= ACTIVITY =
A word-for-word copy is required of the line containing "purple cone H4 level 1 -> tan cone H4 level 1" and of each line after it in the material below, through the last one.

= RECORDS TO USE =
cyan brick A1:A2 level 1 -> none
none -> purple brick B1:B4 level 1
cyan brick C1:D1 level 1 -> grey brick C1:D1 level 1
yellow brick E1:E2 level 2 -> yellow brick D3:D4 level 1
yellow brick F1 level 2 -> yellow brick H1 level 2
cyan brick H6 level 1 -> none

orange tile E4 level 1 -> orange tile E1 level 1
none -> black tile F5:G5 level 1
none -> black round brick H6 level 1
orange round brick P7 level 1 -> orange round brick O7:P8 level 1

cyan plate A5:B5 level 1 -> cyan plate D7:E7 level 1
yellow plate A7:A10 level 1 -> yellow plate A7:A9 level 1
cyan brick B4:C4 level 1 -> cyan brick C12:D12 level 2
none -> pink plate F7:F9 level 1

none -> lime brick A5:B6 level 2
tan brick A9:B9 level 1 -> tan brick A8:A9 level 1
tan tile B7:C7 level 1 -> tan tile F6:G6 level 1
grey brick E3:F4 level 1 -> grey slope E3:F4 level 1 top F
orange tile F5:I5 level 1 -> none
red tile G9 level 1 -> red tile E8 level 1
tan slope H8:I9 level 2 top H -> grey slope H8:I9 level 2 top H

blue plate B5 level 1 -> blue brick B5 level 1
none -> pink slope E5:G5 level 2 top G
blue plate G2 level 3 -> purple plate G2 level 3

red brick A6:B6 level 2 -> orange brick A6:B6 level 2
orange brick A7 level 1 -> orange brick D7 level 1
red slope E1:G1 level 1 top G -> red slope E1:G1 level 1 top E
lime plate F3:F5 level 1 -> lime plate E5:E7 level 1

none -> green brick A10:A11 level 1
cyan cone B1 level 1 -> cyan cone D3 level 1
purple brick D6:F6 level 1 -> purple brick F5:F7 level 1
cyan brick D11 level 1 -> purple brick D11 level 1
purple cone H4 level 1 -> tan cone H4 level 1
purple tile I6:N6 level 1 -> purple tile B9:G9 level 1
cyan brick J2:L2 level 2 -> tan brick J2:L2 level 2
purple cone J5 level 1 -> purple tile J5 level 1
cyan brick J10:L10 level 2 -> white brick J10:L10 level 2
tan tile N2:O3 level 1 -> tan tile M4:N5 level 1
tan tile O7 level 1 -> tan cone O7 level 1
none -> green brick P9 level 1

= TASK ANSWER =
purple cone H4 level 1 -> tan cone H4 level 1
purple tile I6:N6 level 1 -> purple tile B9:G9 level 1
cyan brick J2:L2 level 2 -> tan brick J2:L2 level 2
purple cone J5 level 1 -> purple tile J5 level 1
cyan brick J10:L10 level 2 -> white brick J10:L10 level 2
tan tile N2:O3 level 1 -> tan tile M4:N5 level 1
tan tile O7 level 1 -> tan cone O7 level 1
none -> green brick P9 level 1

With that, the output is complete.